### Aim of the task:
Each entry must be restated word for word.

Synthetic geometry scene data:
=== Section Start ===

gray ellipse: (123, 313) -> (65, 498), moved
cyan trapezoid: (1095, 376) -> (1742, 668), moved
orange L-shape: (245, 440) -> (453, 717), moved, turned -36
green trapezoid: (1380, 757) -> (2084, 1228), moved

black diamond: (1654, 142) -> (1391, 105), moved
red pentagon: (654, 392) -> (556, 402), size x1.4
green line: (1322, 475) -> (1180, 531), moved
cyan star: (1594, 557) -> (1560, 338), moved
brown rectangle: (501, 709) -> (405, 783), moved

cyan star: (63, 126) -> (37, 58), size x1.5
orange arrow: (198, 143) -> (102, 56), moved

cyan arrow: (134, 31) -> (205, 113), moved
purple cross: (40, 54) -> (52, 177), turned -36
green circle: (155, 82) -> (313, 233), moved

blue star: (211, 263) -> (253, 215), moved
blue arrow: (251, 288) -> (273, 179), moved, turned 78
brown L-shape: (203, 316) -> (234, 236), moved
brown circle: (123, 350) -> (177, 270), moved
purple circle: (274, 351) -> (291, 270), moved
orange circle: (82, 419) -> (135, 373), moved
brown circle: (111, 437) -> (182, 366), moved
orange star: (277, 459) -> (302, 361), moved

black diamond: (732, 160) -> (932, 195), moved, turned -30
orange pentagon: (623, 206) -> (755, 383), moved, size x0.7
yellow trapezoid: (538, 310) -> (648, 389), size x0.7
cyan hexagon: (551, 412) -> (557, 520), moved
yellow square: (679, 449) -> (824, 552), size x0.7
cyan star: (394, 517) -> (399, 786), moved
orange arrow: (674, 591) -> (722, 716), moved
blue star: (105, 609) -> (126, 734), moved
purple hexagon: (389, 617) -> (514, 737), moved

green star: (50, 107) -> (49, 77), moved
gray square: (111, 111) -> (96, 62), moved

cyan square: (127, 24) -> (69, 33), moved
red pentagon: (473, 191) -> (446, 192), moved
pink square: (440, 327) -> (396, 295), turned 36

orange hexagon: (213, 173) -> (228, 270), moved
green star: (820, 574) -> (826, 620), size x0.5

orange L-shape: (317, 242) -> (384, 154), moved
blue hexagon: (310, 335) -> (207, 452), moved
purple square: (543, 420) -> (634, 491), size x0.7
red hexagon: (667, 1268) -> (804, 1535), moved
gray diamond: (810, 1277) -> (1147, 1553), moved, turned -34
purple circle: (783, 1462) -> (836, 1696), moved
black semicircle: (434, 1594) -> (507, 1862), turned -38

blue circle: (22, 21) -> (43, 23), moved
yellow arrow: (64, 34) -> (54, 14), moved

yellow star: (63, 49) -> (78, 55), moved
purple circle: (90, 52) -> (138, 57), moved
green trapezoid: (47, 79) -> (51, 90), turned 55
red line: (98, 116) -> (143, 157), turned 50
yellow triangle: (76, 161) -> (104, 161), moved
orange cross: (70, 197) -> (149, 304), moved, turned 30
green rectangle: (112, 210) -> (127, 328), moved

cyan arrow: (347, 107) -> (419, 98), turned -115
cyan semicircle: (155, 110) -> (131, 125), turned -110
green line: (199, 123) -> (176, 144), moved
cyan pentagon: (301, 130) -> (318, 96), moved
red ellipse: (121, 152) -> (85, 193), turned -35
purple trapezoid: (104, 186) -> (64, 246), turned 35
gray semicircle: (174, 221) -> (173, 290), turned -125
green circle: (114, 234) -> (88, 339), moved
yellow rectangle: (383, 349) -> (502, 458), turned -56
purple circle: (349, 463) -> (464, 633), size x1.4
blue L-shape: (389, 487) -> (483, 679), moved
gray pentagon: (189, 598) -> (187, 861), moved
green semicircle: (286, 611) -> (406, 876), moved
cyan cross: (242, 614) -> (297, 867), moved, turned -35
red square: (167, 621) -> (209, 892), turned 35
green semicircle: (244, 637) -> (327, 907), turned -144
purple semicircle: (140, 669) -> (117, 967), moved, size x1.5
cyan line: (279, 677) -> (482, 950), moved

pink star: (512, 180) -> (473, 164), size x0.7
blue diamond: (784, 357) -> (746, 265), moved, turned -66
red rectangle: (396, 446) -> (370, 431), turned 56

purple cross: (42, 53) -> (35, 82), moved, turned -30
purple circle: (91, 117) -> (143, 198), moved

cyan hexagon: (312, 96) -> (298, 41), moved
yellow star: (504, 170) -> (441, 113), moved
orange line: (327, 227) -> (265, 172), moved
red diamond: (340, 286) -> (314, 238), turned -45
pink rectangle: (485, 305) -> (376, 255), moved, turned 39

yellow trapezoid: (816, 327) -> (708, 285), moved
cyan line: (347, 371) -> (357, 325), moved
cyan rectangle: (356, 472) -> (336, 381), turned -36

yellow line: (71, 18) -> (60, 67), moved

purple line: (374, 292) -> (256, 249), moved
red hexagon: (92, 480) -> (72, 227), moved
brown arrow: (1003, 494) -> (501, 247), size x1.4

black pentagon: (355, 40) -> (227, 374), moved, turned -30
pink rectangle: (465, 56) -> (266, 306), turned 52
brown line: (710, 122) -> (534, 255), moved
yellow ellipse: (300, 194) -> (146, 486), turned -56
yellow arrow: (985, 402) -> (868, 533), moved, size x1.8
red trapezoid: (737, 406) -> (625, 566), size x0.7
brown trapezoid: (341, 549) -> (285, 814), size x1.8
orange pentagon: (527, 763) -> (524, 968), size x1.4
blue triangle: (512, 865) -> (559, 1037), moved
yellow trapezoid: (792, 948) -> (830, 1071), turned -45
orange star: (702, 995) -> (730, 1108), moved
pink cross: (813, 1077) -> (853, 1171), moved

=== Section End ===

### Exercise answer:
gray ellipse: (123, 313) -> (65, 498), moved
cyan trapezoid: (1095, 376) -> (1742, 668), moved
orange L-shape: (245, 440) -> (453, 717), moved, turned -36
green trapezoid: (1380, 757) -> (2084, 1228), moved

black diamond: (1654, 142) -> (1391, 105), moved
red pentagon: (654, 392) -> (556, 402), size x1.4
green line: (1322, 475) -> (1180, 531), moved
cyan star: (1594, 557) -> (1560, 338), moved
brown rectangle: (501, 709) -> (405, 783), moved

cyan star: (63, 126) -> (37, 58), size x1.5
orange arrow: (198, 143) -> (102, 56), moved

cyan arrow: (134, 31) -> (205, 113), moved
purple cross: (40, 54) -> (52, 177), turned -36
green circle: (155, 82) -> (313, 233), moved

blue star: (211, 263) -> (253, 215), moved
blue arrow: (251, 288) -> (273, 179), moved, turned 78
brown L-shape: (203, 316) -> (234, 236), moved
brown circle: (123, 350) -> (177, 270), moved
purple circle: (274, 351) -> (291, 270), moved
orange circle: (82, 419) -> (135, 373), moved
brown circle: (111, 437) -> (182, 366), moved
orange star: (277, 459) -> (302, 361), moved

black diamond: (732, 160) -> (932, 195), moved, turned -30
orange pentagon: (623, 206) -> (755, 383), moved, size x0.7
yellow trapezoid: (538, 310) -> (648, 389), size x0.7
cyan hexagon: (551, 412) -> (557, 520), moved
yellow square: (679, 449) -> (824, 552), size x0.7
cyan star: (394, 517) -> (399, 786), moved
orange arrow: (674, 591) -> (722, 716), moved
blue star: (105, 609) -> (126, 734), moved
purple hexagon: (389, 617) -> (514, 737), moved

green star: (50, 107) -> (49, 77), moved
gray square: (111, 111) -> (96, 62), moved

cyan square: (127, 24) -> (69, 33), moved
red pentagon: (473, 191) -> (446, 192), moved
pink square: (440, 327) -> (396, 295), turned 36

orange hexagon: (213, 173) -> (228, 270), moved
green star: (820, 574) -> (826, 620), size x0.5

orange L-shape: (317, 242) -> (384, 154), moved
blue hexagon: (310, 335) -> (207, 452), moved
purple square: (543, 420) -> (634, 491), size x0.7
red hexagon: (667, 1268) -> (804, 1535), moved
gray diamond: (810, 1277) -> (1147, 1553), moved, turned -34
purple circle: (783, 1462) -> (836, 1696), moved
black semicircle: (434, 1594) -> (507, 1862), turned -38

blue circle: (22, 21) -> (43, 23), moved
yellow arrow: (64, 34) -> (54, 14), moved

yellow star: (63, 49) -> (78, 55), moved
purple circle: (90, 52) -> (138, 57), moved
green trapezoid: (47, 79) -> (51, 90), turned 55
red line: (98, 116) -> (143, 157), turned 50
yellow triangle: (76, 161) -> (104, 161), moved
orange cross: (70, 197) -> (149, 304), moved, turned 30
green rectangle: (112, 210) -> (127, 328), moved

cyan arrow: (347, 107) -> (419, 98), turned -115
cyan semicircle: (155, 110) -> (131, 125), turned -110
green line: (199, 123) -> (176, 144), moved
cyan pentagon: (301, 130) -> (318, 96), moved
red ellipse: (121, 152) -> (85, 193), turned -35
purple trapezoid: (104, 186) -> (64, 246), turned 35
gray semicircle: (174, 221) -> (173, 290), turned -125
green circle: (114, 234) -> (88, 339), moved
yellow rectangle: (383, 349) -> (502, 458), turned -56
purple circle: (349, 463) -> (464, 633), size x1.4
blue L-shape: (389, 487) -> (483, 679), moved
gray pentagon: (189, 598) -> (187, 861), moved
green semicircle: (286, 611) -> (406, 876), moved
cyan cross: (242, 614) -> (297, 867), moved, turned -35
red square: (167, 621) -> (209, 892), turned 35
green semicircle: (244, 637) -> (327, 907), turned -144
purple semicircle: (140, 669) -> (117, 967), moved, size x1.5
cyan line: (279, 677) -> (482, 950), moved

pink star: (512, 180) -> (473, 164), size x0.7
blue diamond: (784, 357) -> (746, 265), moved, turned -66
red rectangle: (396, 446) -> (370, 431), turned 56

purple cross: (42, 53) -> (35, 82), moved, turned -30
purple circle: (91, 117) -> (143, 198), moved

cyan hexagon: (312, 96) -> (298, 41), moved
yellow star: (504, 170) -> (441, 113), moved
orange line: (327, 227) -> (265, 172), moved
red diamond: (340, 286) -> (314, 238), turned -45
pink rectangle: (485, 305) -> (376, 255), moved, turned 39

yellow trapezoid: (816, 327) -> (708, 285), moved
cyan line: (347, 371) -> (357, 325), moved
cyan rectangle: (356, 472) -> (336, 381), turned -36

yellow line: (71, 18) -> (60, 67), moved

purple line: (374, 292) -> (256, 249), moved
red hexagon: (92, 480) -> (72, 227), moved
brown arrow: (1003, 494) -> (501, 247), size x1.4

black pentagon: (355, 40) -> (227, 374), moved, turned -30
pink rectangle: (465, 56) -> (266, 306), turned 52
brown line: (710, 122) -> (534, 255), moved
yellow ellipse: (300, 194) -> (146, 486), turned -56
yellow arrow: (985, 402) -> (868, 533), moved, size x1.8
red trapezoid: (737, 406) -> (625, 566), size x0.7
brown trapezoid: (341, 549) -> (285, 814), size x1.8
orange pentagon: (527, 763) -> (524, 968), size x1.4
blue triangle: (512, 865) -> (559, 1037), moved
yellow trapezoid: (792, 948) -> (830, 1071), turned -45
orange star: (702, 995) -> (730, 1108), moved
pink cross: (813, 1077) -> (853, 1171), moved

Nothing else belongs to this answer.